SUPPLIED INFORMATION: Begin
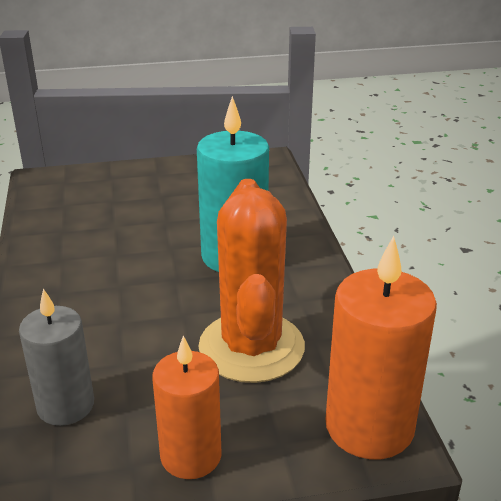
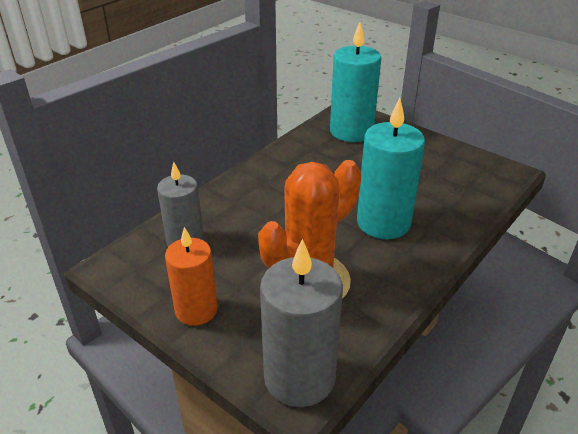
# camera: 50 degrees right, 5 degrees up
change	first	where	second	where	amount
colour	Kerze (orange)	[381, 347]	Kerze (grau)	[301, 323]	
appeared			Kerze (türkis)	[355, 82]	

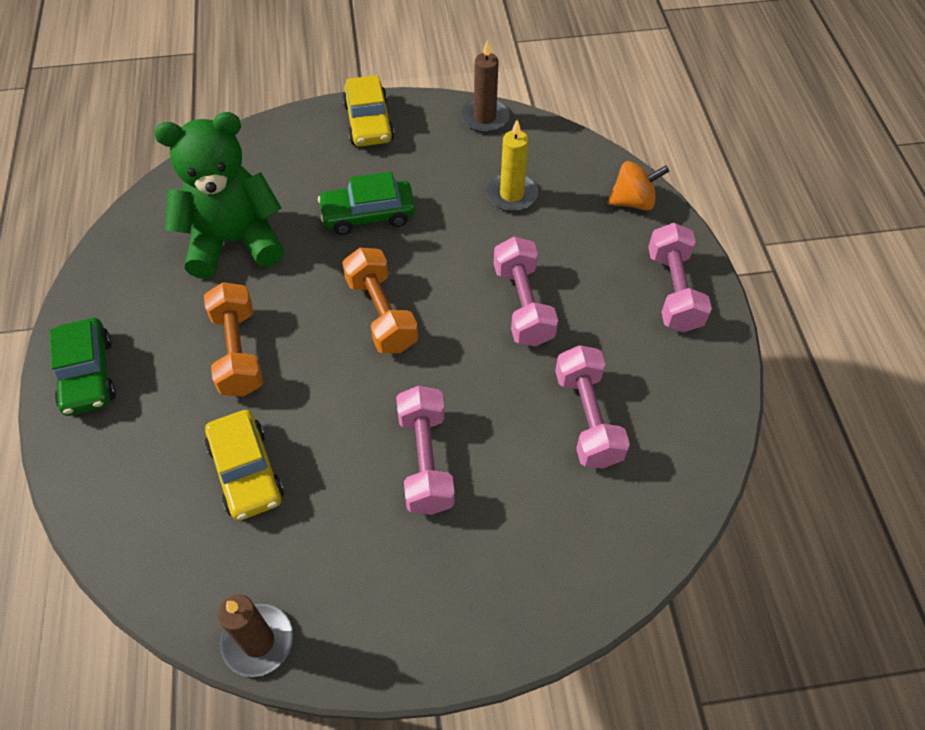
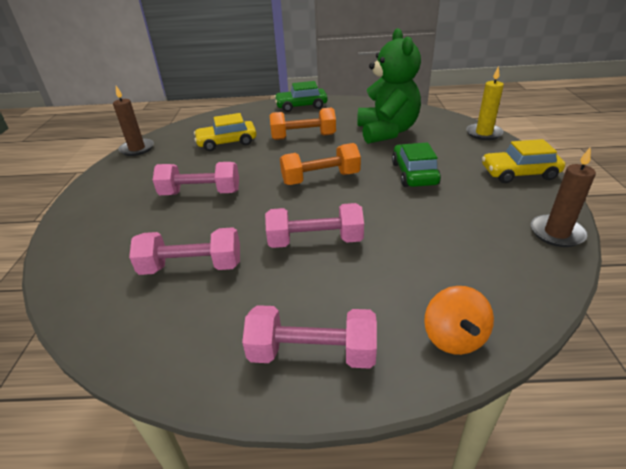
# camera: 100 degrees right, 20 degrees down
change	first	where	second	where	amount
relocated	Kerze (gelb)	[512, 165]		[485, 103]	

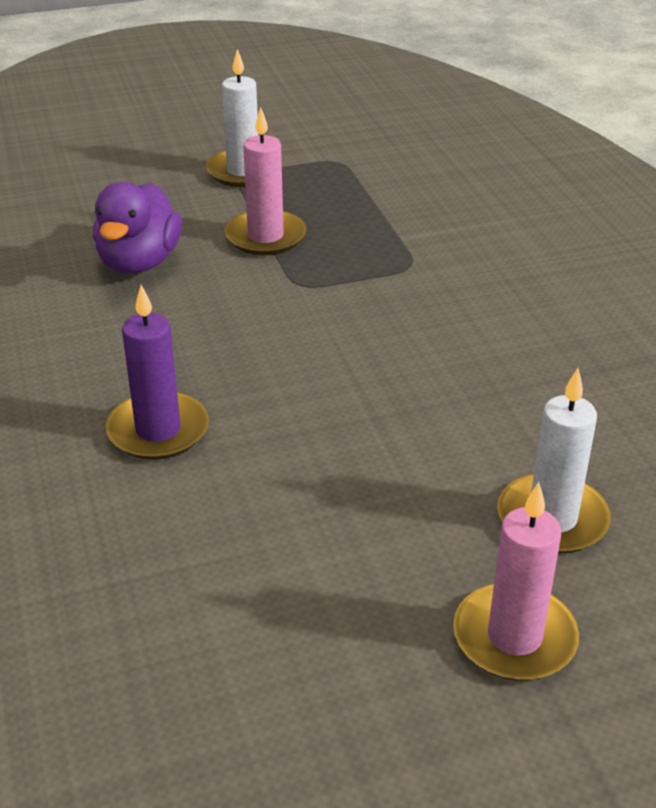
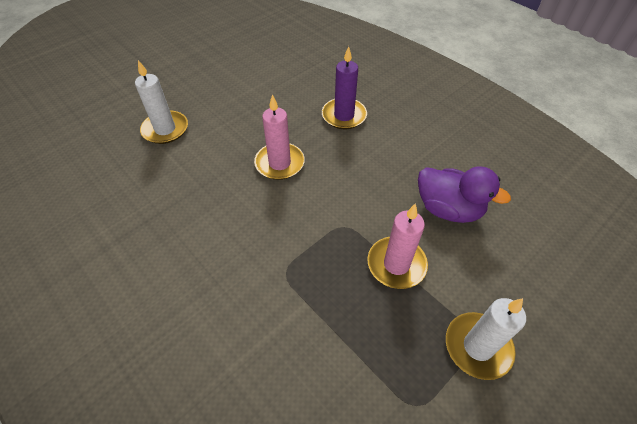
# camera: 155 degrees right, 15 degrees up
change	first	where	second	where	amount
spun	Ente (lila)	[137, 228]		[464, 194]	135 degrees clockwise
relocated	Kerze (rosa)	[516, 581]		[279, 137]	

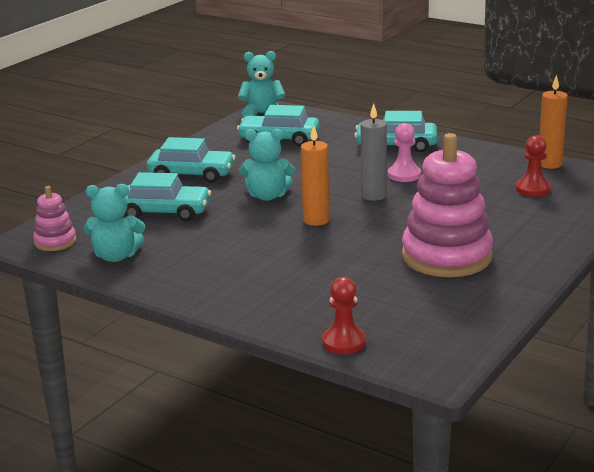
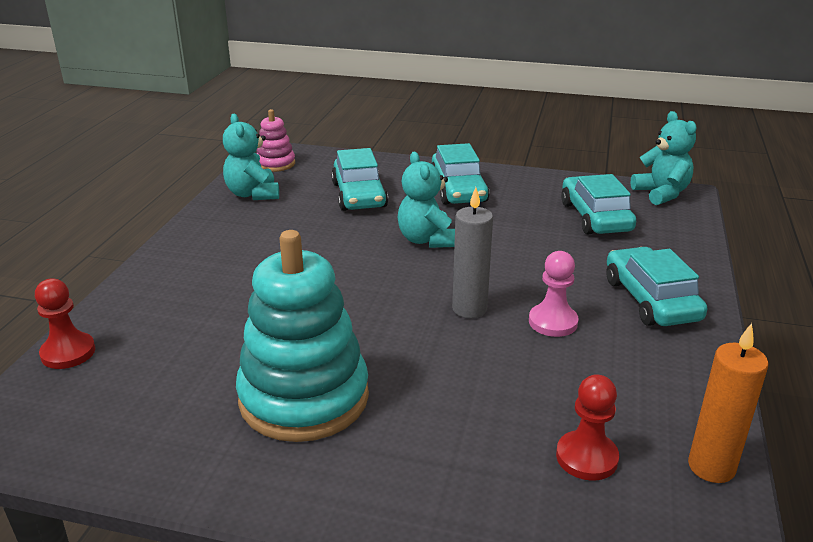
# camera: 70 degrees right, 5 degrees up
change	first	where	second	where	amount
missing	Kerze (orange)	[315, 175]			
colour	Stapelspielzeug (rosa)	[447, 205]	Stapelspielzeug (türkis)	[302, 336]	

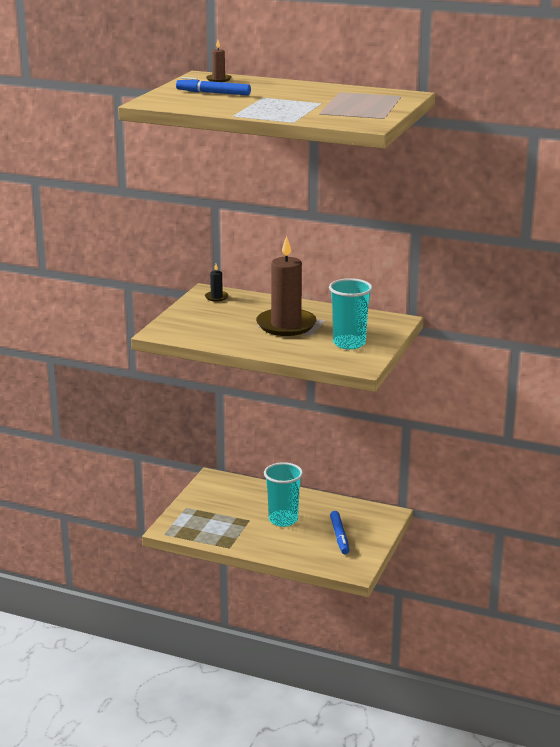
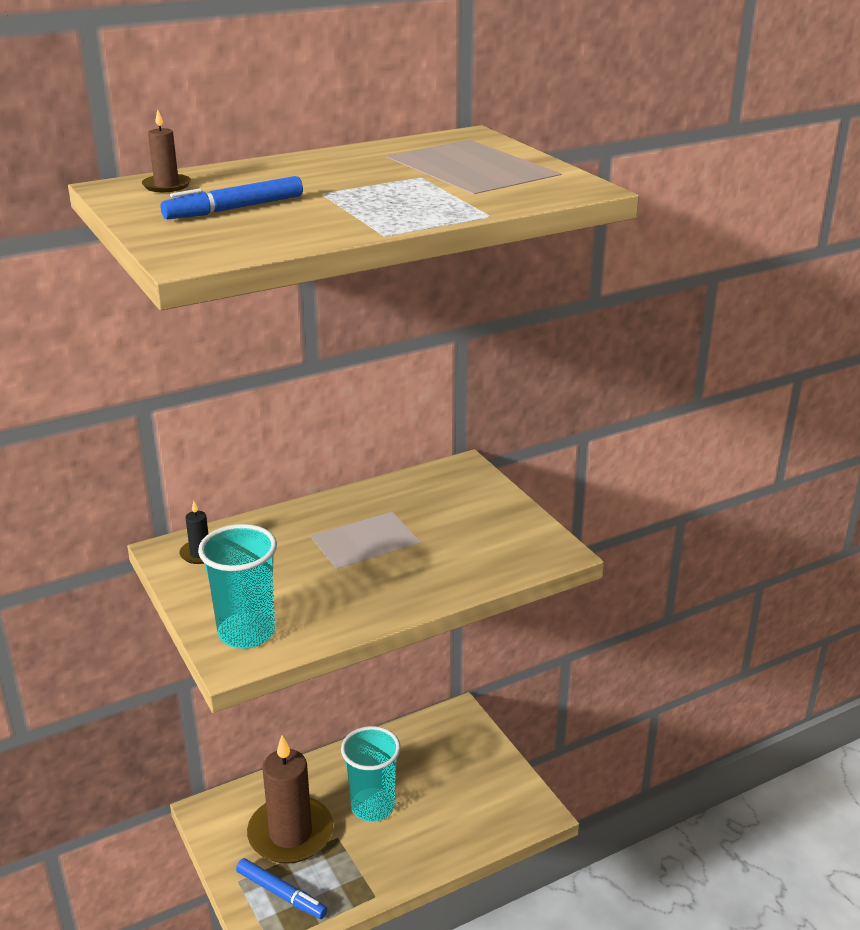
# camera: 50 degrees left, 5 degrees up
change	first	where	second	where	amount
relocated	Kerze (braun)	[286, 286]		[290, 799]	
relocated	Becher (türkis)	[351, 314]		[237, 586]	
relocated	Filzstift (blau)	[339, 532]		[282, 888]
SUPPLIED INFORMATION: End
The answer must consist of every line above that holds the string "relocated", copied exactly.

- RESULT BELOW:
relocated	Kerze (gelb)	[512, 165]		[485, 103]	
relocated	Kerze (rosa)	[516, 581]		[279, 137]	
relocated	Kerze (braun)	[286, 286]		[290, 799]	
relocated	Becher (türkis)	[351, 314]		[237, 586]	
relocated	Filzstift (blau)	[339, 532]		[282, 888]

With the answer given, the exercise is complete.